(Excerpt from a dataset)
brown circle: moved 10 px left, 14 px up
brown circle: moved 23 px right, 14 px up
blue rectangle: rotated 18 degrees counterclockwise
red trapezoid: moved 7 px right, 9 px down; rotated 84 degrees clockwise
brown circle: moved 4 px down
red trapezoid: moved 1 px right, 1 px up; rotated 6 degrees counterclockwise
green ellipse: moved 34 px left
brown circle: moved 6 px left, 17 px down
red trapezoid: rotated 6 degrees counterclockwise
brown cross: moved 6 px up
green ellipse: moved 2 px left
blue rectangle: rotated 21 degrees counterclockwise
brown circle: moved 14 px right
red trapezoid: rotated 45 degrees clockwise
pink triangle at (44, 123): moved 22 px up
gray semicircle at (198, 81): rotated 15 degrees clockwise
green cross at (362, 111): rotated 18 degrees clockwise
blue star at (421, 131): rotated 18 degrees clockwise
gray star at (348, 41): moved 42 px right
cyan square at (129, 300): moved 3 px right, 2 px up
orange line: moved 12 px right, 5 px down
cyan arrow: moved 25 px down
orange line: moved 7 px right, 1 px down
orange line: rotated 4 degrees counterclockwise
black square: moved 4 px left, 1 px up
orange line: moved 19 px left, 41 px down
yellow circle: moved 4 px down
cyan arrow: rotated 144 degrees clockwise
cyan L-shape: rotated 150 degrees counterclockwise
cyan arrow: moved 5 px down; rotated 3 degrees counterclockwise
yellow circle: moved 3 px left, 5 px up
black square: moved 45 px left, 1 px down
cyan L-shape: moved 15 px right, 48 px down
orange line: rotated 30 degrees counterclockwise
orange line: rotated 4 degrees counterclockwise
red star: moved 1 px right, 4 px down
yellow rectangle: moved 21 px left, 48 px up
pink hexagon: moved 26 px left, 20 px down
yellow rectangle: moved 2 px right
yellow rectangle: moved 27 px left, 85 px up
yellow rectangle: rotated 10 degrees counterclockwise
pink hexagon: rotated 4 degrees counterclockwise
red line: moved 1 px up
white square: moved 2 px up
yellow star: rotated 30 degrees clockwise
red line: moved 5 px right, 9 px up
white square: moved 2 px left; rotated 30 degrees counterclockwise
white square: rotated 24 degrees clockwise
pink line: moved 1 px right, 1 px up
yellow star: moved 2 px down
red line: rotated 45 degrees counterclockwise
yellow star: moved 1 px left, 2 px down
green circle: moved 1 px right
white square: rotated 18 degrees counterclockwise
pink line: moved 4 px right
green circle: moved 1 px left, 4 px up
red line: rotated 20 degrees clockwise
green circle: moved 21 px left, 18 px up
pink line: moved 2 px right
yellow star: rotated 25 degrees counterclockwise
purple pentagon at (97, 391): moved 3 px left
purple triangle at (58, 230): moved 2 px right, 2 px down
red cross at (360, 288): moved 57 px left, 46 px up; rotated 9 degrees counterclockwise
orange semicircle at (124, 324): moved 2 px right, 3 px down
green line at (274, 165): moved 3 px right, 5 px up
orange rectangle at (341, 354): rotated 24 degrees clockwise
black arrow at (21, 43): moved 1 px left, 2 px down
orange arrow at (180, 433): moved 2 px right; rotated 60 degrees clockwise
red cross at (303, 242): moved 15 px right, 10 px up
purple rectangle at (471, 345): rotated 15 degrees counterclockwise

*Work instructions*. Repeat every line of the records above word for word, in their original order.

*The result*.
brown circle: moved 10 px left, 14 px up
brown circle: moved 23 px right, 14 px up
blue rectangle: rotated 18 degrees counterclockwise
red trapezoid: moved 7 px right, 9 px down; rotated 84 degrees clockwise
brown circle: moved 4 px down
red trapezoid: moved 1 px right, 1 px up; rotated 6 degrees counterclockwise
green ellipse: moved 34 px left
brown circle: moved 6 px left, 17 px down
red trapezoid: rotated 6 degrees counterclockwise
brown cross: moved 6 px up
green ellipse: moved 2 px left
blue rectangle: rotated 21 degrees counterclockwise
brown circle: moved 14 px right
red trapezoid: rotated 45 degrees clockwise
pink triangle at (44, 123): moved 22 px up
gray semicircle at (198, 81): rotated 15 degrees clockwise
green cross at (362, 111): rotated 18 degrees clockwise
blue star at (421, 131): rotated 18 degrees clockwise
gray star at (348, 41): moved 42 px right
cyan square at (129, 300): moved 3 px right, 2 px up
orange line: moved 12 px right, 5 px down
cyan arrow: moved 25 px down
orange line: moved 7 px right, 1 px down
orange line: rotated 4 degrees counterclockwise
black square: moved 4 px left, 1 px up
orange line: moved 19 px left, 41 px down
yellow circle: moved 4 px down
cyan arrow: rotated 144 degrees clockwise
cyan L-shape: rotated 150 degrees counterclockwise
cyan arrow: moved 5 px down; rotated 3 degrees counterclockwise
yellow circle: moved 3 px left, 5 px up
black square: moved 45 px left, 1 px down
cyan L-shape: moved 15 px right, 48 px down
orange line: rotated 30 degrees counterclockwise
orange line: rotated 4 degrees counterclockwise
red star: moved 1 px right, 4 px down
yellow rectangle: moved 21 px left, 48 px up
pink hexagon: moved 26 px left, 20 px down
yellow rectangle: moved 2 px right
yellow rectangle: moved 27 px left, 85 px up
yellow rectangle: rotated 10 degrees counterclockwise
pink hexagon: rotated 4 degrees counterclockwise
red line: moved 1 px up
white square: moved 2 px up
yellow star: rotated 30 degrees clockwise
red line: moved 5 px right, 9 px up
white square: moved 2 px left; rotated 30 degrees counterclockwise
white square: rotated 24 degrees clockwise
pink line: moved 1 px right, 1 px up
yellow star: moved 2 px down
red line: rotated 45 degrees counterclockwise
yellow star: moved 1 px left, 2 px down
green circle: moved 1 px right
white square: rotated 18 degrees counterclockwise
pink line: moved 4 px right
green circle: moved 1 px left, 4 px up
red line: rotated 20 degrees clockwise
green circle: moved 21 px left, 18 px up
pink line: moved 2 px right
yellow star: rotated 25 degrees counterclockwise
purple pentagon at (97, 391): moved 3 px left
purple triangle at (58, 230): moved 2 px right, 2 px down
red cross at (360, 288): moved 57 px left, 46 px up; rotated 9 degrees counterclockwise
orange semicircle at (124, 324): moved 2 px right, 3 px down
green line at (274, 165): moved 3 px right, 5 px up
orange rectangle at (341, 354): rotated 24 degrees clockwise
black arrow at (21, 43): moved 1 px left, 2 px down
orange arrow at (180, 433): moved 2 px right; rotated 60 degrees clockwise
red cross at (303, 242): moved 15 px right, 10 px up
purple rectangle at (471, 345): rotated 15 degrees counterclockwise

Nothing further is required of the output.